WHAT THE EXERCISE ASKS: Say how many lines in the material below contain the word "brown", giving the number alone.

ENTRIES SHOWN:
'''

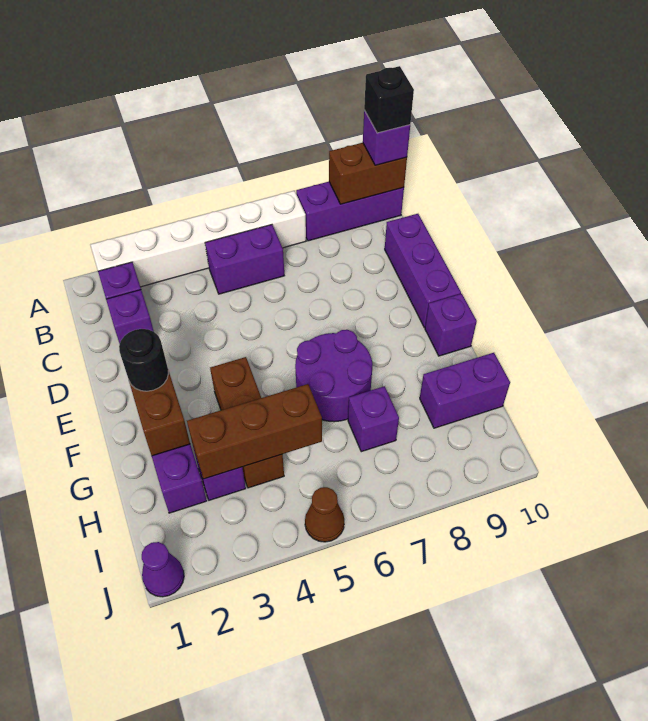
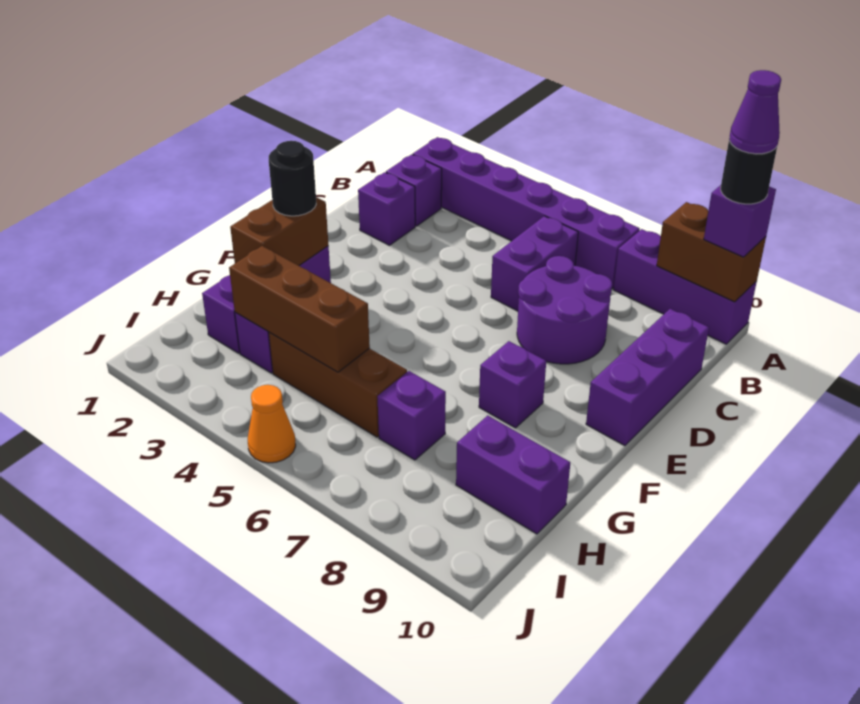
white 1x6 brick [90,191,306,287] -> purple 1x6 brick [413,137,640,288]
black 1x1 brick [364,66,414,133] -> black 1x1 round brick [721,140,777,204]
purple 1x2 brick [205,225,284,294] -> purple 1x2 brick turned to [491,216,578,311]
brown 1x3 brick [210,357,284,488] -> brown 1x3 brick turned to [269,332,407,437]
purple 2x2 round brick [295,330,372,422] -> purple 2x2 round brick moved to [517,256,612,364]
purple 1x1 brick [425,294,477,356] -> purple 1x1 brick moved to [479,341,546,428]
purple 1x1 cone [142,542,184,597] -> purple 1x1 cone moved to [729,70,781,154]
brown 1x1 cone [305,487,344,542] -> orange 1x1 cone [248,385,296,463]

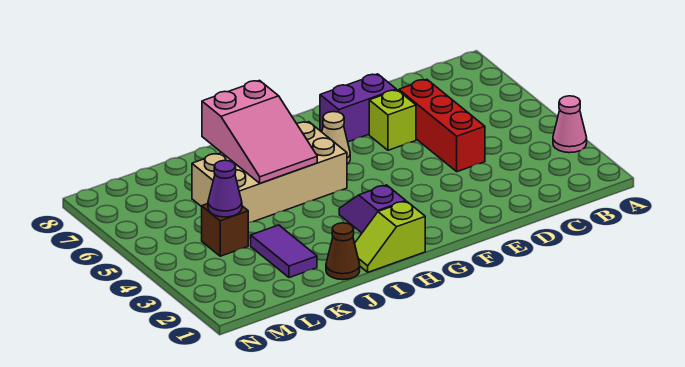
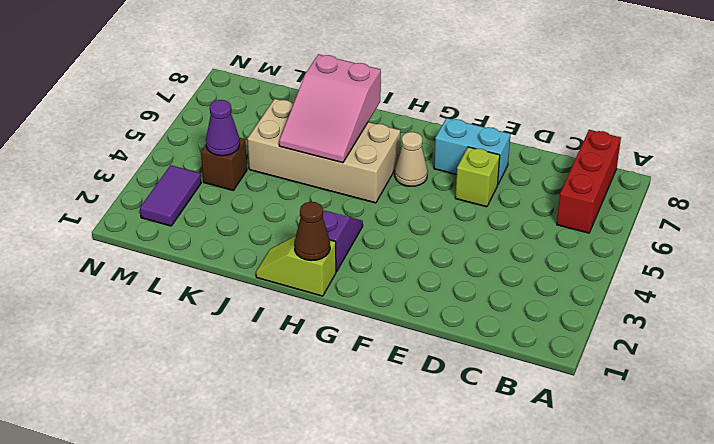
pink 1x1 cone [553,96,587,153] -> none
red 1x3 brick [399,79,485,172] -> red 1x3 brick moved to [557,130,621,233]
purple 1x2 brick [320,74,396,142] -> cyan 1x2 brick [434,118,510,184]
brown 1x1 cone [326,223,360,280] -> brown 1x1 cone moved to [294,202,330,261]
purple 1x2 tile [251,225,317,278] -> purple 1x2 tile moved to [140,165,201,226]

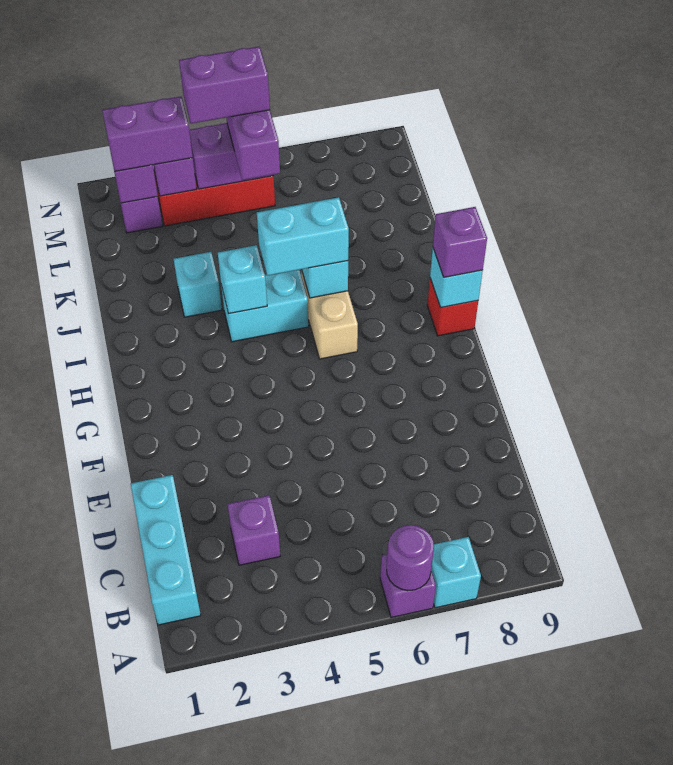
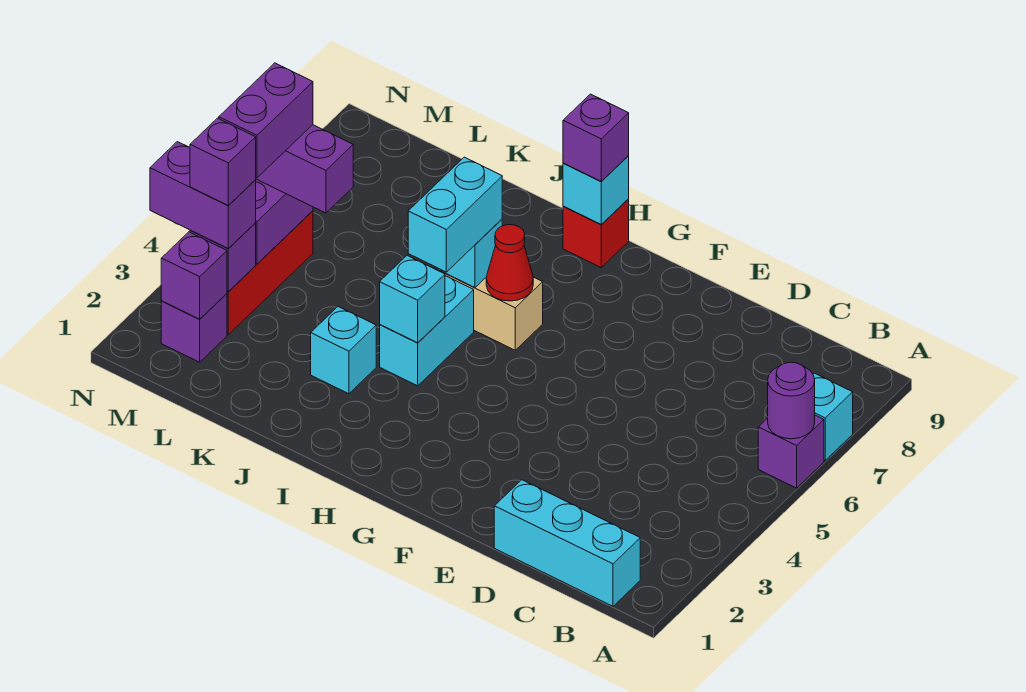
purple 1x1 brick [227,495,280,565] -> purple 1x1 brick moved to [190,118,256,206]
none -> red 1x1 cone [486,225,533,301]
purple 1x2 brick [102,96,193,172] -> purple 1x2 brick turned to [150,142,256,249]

'''

TASK RESULT: 3